## SUPPLIED DATA
□ □ □ □
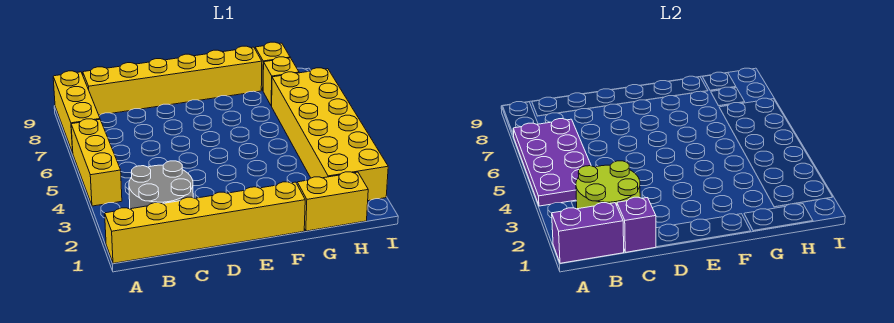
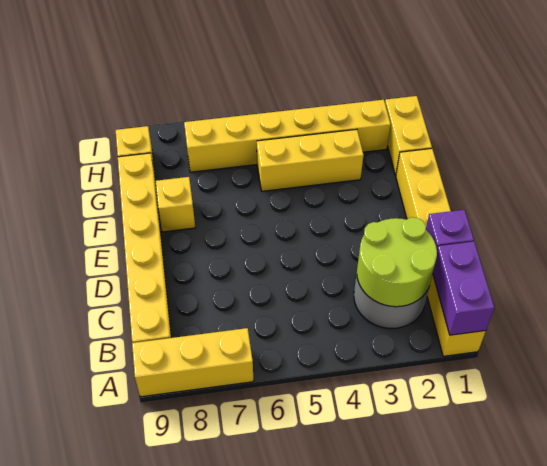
yellow brick A4:A6 level 1 -> yellow brick G3:G5 level 1
purple plate A4:B7 level 2 -> none
yellow brick H2:I7 level 1 -> yellow brick H2:H7 level 1
yellow brick H8 level 1 -> yellow brick F8 level 1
□ □ □ □
## TASK GOAL
Which lines of the listing contain the string "brick"? Copy every one of them.

## YOUR SOLUTION
yellow brick A4:A6 level 1 -> yellow brick G3:G5 level 1
yellow brick H2:I7 level 1 -> yellow brick H2:H7 level 1
yellow brick H8 level 1 -> yellow brick F8 level 1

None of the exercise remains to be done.